◆ **WHAT IS NEEDED**
Copy the stretch of entries from the start through the line containing "red diamond: rotated", replacing "moved" with "shifted" and leaving everything else unchanged.

____________

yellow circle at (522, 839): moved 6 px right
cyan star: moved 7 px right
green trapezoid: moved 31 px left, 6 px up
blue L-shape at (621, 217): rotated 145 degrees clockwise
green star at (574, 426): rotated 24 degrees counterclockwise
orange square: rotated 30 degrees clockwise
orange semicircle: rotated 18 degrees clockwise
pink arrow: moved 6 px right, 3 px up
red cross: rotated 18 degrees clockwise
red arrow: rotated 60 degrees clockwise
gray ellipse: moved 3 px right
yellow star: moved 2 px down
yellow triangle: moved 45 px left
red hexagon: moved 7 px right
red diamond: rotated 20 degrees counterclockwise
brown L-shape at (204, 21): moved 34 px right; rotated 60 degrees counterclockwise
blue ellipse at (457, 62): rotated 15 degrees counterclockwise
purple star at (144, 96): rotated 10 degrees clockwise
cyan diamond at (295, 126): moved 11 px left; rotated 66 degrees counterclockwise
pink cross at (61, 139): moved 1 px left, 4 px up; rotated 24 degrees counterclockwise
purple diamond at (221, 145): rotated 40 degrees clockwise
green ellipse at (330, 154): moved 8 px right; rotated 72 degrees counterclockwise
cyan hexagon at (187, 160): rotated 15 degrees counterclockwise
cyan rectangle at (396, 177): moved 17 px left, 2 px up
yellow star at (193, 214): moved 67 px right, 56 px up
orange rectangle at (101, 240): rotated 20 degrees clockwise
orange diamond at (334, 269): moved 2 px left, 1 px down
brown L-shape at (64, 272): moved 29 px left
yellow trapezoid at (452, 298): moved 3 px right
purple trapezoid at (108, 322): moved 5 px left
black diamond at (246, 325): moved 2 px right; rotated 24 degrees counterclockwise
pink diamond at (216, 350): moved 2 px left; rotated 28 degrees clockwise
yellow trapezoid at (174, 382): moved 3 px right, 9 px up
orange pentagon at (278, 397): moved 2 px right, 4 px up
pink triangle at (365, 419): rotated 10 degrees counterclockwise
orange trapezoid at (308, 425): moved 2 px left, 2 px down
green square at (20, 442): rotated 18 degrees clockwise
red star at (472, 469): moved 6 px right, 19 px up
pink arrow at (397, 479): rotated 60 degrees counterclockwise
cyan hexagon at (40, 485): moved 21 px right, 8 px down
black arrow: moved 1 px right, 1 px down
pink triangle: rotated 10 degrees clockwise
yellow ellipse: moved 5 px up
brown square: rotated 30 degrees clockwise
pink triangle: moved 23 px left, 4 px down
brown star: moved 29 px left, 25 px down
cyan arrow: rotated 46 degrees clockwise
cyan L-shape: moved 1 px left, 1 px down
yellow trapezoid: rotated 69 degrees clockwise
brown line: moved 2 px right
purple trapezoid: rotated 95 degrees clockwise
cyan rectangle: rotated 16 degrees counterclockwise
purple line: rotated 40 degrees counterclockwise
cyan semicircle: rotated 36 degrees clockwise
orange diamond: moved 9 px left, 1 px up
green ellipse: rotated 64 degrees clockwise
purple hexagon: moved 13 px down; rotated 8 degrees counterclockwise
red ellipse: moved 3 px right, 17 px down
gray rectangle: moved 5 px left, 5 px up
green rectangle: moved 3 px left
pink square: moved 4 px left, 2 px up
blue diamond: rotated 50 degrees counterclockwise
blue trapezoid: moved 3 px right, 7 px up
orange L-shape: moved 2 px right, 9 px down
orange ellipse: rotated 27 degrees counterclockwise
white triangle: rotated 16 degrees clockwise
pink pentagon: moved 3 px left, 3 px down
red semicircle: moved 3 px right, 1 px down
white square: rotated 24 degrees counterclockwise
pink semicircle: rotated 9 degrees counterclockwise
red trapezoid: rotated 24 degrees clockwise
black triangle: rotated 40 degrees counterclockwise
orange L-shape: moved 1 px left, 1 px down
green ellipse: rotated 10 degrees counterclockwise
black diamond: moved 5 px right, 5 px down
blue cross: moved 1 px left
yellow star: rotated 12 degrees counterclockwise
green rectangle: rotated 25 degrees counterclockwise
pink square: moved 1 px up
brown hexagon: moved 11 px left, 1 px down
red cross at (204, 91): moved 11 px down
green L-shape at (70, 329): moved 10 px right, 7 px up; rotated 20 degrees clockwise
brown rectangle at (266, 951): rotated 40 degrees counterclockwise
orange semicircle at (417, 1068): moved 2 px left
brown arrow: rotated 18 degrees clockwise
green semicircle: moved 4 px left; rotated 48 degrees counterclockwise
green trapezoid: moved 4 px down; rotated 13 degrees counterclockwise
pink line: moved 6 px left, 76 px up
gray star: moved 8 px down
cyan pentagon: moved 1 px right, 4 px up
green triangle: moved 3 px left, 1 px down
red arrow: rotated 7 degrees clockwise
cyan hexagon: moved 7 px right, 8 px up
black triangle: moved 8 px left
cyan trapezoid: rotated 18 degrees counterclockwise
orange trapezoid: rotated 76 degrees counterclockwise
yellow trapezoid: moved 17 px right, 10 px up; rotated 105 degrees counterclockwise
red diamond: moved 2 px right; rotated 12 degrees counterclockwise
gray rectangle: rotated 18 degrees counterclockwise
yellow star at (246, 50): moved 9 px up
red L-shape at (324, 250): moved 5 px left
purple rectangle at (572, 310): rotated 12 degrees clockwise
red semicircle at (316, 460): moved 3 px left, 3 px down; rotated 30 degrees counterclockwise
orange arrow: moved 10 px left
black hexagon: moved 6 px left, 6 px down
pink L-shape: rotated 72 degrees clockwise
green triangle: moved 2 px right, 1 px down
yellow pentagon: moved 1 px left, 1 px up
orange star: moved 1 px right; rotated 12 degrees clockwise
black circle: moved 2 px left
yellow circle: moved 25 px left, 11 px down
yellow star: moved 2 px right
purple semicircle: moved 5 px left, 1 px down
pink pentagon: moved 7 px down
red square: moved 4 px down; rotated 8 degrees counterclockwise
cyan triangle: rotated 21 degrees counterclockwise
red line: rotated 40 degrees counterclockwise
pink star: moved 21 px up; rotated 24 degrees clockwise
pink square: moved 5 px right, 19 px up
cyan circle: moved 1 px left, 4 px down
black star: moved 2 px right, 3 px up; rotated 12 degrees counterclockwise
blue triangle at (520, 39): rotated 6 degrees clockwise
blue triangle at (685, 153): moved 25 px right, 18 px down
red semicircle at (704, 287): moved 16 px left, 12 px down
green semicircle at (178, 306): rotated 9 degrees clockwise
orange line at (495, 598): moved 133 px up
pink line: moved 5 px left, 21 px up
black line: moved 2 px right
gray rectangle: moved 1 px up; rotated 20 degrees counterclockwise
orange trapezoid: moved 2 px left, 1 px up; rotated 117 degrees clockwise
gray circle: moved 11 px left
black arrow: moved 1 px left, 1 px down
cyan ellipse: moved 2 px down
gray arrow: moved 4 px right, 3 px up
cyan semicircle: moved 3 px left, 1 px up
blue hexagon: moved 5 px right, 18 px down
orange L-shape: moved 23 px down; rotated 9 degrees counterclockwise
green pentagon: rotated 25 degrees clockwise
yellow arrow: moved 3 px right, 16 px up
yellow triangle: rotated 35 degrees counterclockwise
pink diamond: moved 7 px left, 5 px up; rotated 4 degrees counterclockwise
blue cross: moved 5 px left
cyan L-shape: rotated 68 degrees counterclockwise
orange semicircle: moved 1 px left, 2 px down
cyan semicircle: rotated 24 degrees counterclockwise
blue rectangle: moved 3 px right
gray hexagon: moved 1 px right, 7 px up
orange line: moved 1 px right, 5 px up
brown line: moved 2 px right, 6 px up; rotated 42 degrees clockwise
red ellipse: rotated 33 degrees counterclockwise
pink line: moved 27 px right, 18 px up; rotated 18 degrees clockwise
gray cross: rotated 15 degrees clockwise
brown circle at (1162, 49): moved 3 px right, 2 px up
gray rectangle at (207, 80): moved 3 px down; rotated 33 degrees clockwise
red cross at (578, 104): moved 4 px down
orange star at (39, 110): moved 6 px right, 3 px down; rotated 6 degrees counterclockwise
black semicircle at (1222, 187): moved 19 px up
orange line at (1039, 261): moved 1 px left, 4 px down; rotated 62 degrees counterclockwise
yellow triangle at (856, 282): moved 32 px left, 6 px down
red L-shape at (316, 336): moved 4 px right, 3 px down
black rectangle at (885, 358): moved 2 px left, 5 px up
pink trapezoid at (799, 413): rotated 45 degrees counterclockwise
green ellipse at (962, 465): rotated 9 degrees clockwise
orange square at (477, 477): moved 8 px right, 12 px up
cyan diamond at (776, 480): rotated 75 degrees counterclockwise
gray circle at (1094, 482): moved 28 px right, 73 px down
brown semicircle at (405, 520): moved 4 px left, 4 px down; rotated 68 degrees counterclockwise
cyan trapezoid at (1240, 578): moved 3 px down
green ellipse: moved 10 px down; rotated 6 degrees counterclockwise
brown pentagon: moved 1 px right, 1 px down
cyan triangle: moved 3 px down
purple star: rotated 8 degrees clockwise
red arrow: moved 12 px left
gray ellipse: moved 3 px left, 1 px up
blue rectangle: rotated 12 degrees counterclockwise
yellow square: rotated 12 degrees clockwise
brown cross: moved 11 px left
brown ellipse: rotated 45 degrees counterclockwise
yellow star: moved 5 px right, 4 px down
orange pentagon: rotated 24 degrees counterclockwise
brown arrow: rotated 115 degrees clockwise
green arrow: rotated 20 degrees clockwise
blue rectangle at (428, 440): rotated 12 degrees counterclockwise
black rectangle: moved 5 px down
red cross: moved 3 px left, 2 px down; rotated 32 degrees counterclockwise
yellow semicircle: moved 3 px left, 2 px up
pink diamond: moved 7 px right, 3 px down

____________

◆ **OUTPUT FOR THIS EXERCISE**
yellow circle at (522, 839): shifted 6 px right
cyan star: shifted 7 px right
green trapezoid: shifted 31 px left, 6 px up
blue L-shape at (621, 217): rotated 145 degrees clockwise
green star at (574, 426): rotated 24 degrees counterclockwise
orange square: rotated 30 degrees clockwise
orange semicircle: rotated 18 degrees clockwise
pink arrow: shifted 6 px right, 3 px up
red cross: rotated 18 degrees clockwise
red arrow: rotated 60 degrees clockwise
gray ellipse: shifted 3 px right
yellow star: shifted 2 px down
yellow triangle: shifted 45 px left
red hexagon: shifted 7 px right
red diamond: rotated 20 degrees counterclockwise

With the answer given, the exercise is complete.